··· Source material ···

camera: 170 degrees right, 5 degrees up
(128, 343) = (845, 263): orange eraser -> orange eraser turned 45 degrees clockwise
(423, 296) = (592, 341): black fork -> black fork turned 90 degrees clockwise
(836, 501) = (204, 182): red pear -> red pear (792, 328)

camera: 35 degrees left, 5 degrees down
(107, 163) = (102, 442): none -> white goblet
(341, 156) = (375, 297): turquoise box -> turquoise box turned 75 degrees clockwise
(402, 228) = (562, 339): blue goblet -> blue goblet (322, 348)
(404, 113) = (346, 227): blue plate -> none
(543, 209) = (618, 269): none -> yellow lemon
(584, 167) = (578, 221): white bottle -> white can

···
··· Source material ···

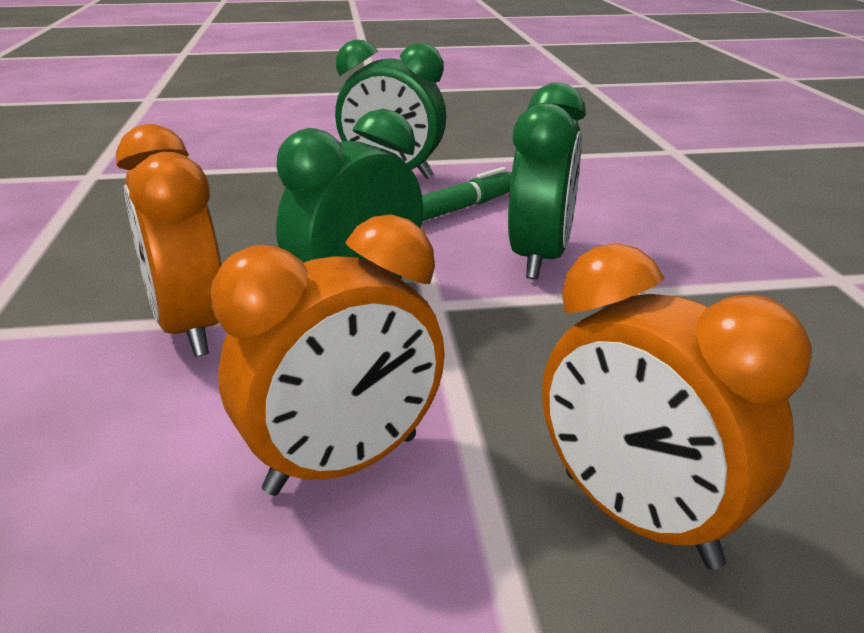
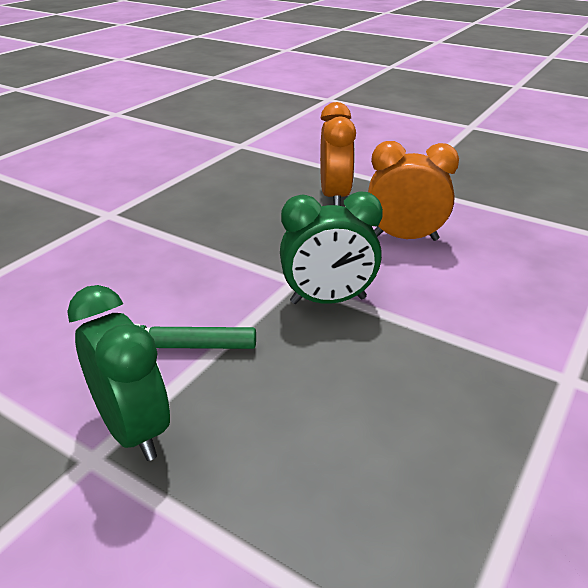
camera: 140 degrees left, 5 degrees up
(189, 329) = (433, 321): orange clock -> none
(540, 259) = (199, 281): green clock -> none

···

What the task requires: Every line above that holds the string "left" should be copied into the answer.

Your solution:
camera: 35 degrees left, 5 degrees down
camera: 140 degrees left, 5 degrees up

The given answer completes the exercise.